# [DO THIS]
Output every row from the first one down to and including the row containing "80: 7:34 -> none" as a numbered list, leaving out blank lines.

________

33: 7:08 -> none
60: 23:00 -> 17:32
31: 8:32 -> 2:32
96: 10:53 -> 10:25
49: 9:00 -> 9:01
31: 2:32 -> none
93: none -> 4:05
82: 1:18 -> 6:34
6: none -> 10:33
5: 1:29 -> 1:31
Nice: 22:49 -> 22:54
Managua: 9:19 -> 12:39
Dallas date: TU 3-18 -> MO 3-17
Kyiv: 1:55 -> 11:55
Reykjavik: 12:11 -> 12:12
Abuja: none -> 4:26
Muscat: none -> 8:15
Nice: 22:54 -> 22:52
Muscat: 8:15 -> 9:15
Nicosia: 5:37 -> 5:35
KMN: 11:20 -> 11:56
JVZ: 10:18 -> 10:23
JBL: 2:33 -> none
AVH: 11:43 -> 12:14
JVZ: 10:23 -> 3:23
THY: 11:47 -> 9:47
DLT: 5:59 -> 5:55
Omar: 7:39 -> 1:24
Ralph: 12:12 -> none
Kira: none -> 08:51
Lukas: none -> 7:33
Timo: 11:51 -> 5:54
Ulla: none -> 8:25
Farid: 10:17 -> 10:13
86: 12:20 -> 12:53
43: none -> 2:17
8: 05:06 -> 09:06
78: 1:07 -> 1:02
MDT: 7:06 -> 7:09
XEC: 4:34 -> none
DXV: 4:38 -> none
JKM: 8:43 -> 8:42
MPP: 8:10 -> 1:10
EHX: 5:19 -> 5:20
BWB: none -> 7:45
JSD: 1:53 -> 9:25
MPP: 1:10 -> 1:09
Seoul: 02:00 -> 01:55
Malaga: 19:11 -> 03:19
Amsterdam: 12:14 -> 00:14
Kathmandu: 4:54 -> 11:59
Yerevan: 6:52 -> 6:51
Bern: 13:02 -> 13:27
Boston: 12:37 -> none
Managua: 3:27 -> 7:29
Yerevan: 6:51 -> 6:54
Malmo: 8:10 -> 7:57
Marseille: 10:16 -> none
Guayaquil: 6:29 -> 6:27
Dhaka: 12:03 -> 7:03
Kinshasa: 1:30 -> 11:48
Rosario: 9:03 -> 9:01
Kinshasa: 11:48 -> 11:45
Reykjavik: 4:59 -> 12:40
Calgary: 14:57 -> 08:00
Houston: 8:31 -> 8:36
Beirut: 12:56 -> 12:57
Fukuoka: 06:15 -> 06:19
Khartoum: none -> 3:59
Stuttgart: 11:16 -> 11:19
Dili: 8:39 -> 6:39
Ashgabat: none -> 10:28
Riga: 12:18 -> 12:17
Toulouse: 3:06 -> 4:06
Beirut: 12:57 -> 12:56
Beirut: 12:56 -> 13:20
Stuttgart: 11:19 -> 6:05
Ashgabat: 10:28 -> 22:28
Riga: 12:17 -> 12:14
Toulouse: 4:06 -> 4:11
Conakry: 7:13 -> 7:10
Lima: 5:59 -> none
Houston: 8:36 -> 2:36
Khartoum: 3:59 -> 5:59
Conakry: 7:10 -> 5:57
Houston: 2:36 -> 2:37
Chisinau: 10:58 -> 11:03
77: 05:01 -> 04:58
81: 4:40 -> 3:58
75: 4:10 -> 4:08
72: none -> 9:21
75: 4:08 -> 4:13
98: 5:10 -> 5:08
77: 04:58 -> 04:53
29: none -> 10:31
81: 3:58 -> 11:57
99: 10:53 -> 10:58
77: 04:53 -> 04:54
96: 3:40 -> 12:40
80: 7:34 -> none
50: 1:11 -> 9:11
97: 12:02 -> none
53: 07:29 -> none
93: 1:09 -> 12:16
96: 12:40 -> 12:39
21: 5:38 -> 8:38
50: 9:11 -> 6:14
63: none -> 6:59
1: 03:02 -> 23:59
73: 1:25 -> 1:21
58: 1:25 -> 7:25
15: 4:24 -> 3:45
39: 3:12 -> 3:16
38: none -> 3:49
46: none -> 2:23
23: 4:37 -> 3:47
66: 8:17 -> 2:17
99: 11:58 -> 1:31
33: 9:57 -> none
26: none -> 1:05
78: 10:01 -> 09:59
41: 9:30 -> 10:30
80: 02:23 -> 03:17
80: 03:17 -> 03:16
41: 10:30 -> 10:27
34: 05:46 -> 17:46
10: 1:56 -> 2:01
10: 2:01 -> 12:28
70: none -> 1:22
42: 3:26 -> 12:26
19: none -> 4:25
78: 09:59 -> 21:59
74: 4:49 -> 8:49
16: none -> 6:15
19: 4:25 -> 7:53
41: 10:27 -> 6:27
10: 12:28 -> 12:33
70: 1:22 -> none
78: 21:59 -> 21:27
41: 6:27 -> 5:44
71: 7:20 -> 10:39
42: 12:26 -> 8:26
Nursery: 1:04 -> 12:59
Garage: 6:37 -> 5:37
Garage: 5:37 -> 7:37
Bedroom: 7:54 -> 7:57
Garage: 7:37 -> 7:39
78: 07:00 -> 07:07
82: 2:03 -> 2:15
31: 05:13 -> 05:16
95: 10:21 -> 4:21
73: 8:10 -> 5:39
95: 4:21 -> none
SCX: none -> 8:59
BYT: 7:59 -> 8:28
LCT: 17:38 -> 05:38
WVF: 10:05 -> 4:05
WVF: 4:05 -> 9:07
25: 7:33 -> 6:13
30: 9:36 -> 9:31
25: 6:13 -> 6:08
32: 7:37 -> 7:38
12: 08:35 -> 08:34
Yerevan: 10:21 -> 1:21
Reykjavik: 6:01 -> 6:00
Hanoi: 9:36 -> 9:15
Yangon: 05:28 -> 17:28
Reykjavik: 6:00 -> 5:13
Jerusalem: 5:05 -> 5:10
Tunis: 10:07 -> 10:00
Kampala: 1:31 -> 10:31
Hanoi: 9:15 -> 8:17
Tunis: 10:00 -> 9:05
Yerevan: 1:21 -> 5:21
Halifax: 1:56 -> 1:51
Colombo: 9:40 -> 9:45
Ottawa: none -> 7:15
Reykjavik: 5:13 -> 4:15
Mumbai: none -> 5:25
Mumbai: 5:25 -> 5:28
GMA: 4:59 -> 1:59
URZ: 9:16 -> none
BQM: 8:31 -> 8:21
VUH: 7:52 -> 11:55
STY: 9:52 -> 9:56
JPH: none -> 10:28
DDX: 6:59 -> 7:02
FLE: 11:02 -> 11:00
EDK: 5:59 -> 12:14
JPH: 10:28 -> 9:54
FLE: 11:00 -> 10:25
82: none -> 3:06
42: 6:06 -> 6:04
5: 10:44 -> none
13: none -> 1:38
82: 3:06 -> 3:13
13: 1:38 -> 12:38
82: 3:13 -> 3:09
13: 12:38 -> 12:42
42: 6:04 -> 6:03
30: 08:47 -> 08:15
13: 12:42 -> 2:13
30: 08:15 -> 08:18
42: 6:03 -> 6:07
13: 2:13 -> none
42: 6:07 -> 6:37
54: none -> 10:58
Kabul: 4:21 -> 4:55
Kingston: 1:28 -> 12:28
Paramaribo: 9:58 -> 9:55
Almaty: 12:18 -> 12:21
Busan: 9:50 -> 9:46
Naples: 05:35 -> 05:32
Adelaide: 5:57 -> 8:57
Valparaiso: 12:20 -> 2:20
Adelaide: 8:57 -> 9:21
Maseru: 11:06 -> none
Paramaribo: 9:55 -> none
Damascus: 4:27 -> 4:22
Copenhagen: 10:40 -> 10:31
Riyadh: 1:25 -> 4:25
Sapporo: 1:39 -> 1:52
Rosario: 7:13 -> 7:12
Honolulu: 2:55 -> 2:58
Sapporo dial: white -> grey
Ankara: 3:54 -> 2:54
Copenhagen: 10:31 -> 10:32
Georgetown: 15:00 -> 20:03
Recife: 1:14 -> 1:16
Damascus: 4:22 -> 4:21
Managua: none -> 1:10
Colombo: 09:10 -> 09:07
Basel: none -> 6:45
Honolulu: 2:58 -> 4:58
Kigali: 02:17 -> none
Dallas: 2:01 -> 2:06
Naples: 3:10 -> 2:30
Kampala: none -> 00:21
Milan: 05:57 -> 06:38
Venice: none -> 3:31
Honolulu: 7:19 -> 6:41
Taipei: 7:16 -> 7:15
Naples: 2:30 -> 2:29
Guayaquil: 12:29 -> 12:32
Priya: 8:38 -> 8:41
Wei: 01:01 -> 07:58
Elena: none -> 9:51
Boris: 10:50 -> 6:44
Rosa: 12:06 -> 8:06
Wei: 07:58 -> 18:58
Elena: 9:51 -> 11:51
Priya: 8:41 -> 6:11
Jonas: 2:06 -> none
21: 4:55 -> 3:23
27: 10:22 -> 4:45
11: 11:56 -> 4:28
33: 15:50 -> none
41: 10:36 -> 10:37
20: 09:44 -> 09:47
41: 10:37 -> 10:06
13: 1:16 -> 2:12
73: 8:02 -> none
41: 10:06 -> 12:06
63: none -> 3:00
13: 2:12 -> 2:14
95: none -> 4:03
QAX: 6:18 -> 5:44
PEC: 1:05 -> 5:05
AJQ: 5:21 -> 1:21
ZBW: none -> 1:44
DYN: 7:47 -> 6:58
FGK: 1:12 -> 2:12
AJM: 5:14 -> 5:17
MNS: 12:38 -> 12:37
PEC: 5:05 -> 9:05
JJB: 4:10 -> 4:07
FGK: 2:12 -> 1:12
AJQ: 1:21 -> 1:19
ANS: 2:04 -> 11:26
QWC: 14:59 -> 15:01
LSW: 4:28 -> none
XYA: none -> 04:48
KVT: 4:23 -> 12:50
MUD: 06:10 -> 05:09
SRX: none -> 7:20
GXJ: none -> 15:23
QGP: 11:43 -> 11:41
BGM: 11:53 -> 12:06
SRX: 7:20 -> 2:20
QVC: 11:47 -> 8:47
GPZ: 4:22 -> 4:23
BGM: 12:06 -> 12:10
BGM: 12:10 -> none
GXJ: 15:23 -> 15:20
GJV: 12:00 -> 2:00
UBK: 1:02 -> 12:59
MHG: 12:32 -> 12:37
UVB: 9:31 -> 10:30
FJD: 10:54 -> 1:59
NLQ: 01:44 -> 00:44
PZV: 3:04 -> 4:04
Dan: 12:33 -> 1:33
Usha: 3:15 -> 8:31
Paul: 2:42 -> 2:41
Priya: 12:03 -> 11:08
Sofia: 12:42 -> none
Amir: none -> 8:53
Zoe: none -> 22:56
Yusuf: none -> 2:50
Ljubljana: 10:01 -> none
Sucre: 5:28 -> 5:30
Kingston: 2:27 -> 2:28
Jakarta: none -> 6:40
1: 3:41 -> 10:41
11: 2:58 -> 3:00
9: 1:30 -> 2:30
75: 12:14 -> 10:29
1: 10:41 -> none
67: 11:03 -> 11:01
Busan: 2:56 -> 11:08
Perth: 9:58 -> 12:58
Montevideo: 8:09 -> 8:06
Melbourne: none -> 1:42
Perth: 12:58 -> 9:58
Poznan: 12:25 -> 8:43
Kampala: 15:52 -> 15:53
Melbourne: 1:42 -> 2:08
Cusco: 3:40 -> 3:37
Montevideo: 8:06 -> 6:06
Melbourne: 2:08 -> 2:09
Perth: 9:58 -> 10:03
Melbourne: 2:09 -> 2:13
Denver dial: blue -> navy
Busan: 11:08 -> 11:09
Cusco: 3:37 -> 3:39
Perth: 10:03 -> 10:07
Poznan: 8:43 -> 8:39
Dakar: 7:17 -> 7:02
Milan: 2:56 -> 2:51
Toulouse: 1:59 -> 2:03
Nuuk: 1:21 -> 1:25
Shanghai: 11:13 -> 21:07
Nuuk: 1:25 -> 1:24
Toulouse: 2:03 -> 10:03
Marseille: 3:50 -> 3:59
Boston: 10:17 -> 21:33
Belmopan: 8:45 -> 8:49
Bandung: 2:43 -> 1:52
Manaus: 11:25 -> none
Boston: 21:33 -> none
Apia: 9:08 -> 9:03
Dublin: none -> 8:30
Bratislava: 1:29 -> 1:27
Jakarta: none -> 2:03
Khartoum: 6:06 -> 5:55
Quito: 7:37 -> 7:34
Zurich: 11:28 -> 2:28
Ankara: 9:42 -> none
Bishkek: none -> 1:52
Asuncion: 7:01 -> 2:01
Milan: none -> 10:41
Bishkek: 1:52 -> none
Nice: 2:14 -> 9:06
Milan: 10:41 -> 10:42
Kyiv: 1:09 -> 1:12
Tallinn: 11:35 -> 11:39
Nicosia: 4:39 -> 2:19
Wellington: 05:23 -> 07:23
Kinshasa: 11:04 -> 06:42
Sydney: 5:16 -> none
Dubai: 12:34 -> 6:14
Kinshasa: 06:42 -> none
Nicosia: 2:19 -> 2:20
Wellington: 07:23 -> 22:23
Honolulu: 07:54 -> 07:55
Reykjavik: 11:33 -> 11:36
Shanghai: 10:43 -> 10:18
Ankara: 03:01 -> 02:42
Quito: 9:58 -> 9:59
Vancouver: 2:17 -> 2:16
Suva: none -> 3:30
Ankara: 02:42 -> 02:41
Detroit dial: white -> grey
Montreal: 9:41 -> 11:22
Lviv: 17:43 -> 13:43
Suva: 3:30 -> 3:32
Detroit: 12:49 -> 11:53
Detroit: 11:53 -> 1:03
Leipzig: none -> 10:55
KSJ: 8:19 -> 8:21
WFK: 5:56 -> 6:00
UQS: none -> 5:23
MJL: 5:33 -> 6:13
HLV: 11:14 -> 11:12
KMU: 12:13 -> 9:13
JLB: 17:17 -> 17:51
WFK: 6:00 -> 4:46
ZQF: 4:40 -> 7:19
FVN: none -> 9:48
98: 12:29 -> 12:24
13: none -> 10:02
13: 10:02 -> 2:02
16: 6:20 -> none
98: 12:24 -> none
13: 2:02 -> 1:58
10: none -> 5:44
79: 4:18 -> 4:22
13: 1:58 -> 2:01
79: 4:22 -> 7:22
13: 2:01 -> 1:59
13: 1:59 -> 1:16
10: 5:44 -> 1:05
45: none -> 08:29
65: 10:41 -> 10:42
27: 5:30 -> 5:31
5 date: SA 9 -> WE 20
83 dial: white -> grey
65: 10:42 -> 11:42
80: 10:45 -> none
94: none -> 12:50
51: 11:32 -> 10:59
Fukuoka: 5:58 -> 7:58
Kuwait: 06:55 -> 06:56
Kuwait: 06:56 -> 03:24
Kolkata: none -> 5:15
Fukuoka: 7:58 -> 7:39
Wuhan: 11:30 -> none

________

# [IN RESPONSE]
1. 33: 7:08 -> none
2. 60: 23:00 -> 17:32
3. 31: 8:32 -> 2:32
4. 96: 10:53 -> 10:25
5. 49: 9:00 -> 9:01
6. 31: 2:32 -> none
7. 93: none -> 4:05
8. 82: 1:18 -> 6:34
9. 6: none -> 10:33
10. 5: 1:29 -> 1:31
11. Nice: 22:49 -> 22:54
12. Managua: 9:19 -> 12:39
13. Dallas date: TU 3-18 -> MO 3-17
14. Kyiv: 1:55 -> 11:55
15. Reykjavik: 12:11 -> 12:12
16. Abuja: none -> 4:26
17. Muscat: none -> 8:15
18. Nice: 22:54 -> 22:52
19. Muscat: 8:15 -> 9:15
20. Nicosia: 5:37 -> 5:35
21. KMN: 11:20 -> 11:56
22. JVZ: 10:18 -> 10:23
23. JBL: 2:33 -> none
24. AVH: 11:43 -> 12:14
25. JVZ: 10:23 -> 3:23
26. THY: 11:47 -> 9:47
27. DLT: 5:59 -> 5:55
28. Omar: 7:39 -> 1:24
29. Ralph: 12:12 -> none
30. Kira: none -> 08:51
31. Lukas: none -> 7:33
32. Timo: 11:51 -> 5:54
33. Ulla: none -> 8:25
34. Farid: 10:17 -> 10:13
35. 86: 12:20 -> 12:53
36. 43: none -> 2:17
37. 8: 05:06 -> 09:06
38. 78: 1:07 -> 1:02
39. MDT: 7:06 -> 7:09
40. XEC: 4:34 -> none
41. DXV: 4:38 -> none
42. JKM: 8:43 -> 8:42
43. MPP: 8:10 -> 1:10
44. EHX: 5:19 -> 5:20
45. BWB: none -> 7:45
46. JSD: 1:53 -> 9:25
47. MPP: 1:10 -> 1:09
48. Seoul: 02:00 -> 01:55
49. Malaga: 19:11 -> 03:19
50. Amsterdam: 12:14 -> 00:14
51. Kathmandu: 4:54 -> 11:59
52. Yerevan: 6:52 -> 6:51
53. Bern: 13:02 -> 13:27
54. Boston: 12:37 -> none
55. Managua: 3:27 -> 7:29
56. Yerevan: 6:51 -> 6:54
57. Malmo: 8:10 -> 7:57
58. Marseille: 10:16 -> none
59. Guayaquil: 6:29 -> 6:27
60. Dhaka: 12:03 -> 7:03
61. Kinshasa: 1:30 -> 11:48
62. Rosario: 9:03 -> 9:01
63. Kinshasa: 11:48 -> 11:45
64. Reykjavik: 4:59 -> 12:40
65. Calgary: 14:57 -> 08:00
66. Houston: 8:31 -> 8:36
67. Beirut: 12:56 -> 12:57
68. Fukuoka: 06:15 -> 06:19
69. Khartoum: none -> 3:59
70. Stuttgart: 11:16 -> 11:19
71. Dili: 8:39 -> 6:39
72. Ashgabat: none -> 10:28
73. Riga: 12:18 -> 12:17
74. Toulouse: 3:06 -> 4:06
75. Beirut: 12:57 -> 12:56
76. Beirut: 12:56 -> 13:20
77. Stuttgart: 11:19 -> 6:05
78. Ashgabat: 10:28 -> 22:28
79. Riga: 12:17 -> 12:14
80. Toulouse: 4:06 -> 4:11
81. Conakry: 7:13 -> 7:10
82. Lima: 5:59 -> none
83. Houston: 8:36 -> 2:36
84. Khartoum: 3:59 -> 5:59
85. Conakry: 7:10 -> 5:57
86. Houston: 2:36 -> 2:37
87. Chisinau: 10:58 -> 11:03
88. 77: 05:01 -> 04:58
89. 81: 4:40 -> 3:58
90. 75: 4:10 -> 4:08
91. 72: none -> 9:21
92. 75: 4:08 -> 4:13
93. 98: 5:10 -> 5:08
94. 77: 04:58 -> 04:53
95. 29: none -> 10:31
96. 81: 3:58 -> 11:57
97. 99: 10:53 -> 10:58
98. 77: 04:53 -> 04:54
99. 96: 3:40 -> 12:40
100. 80: 7:34 -> none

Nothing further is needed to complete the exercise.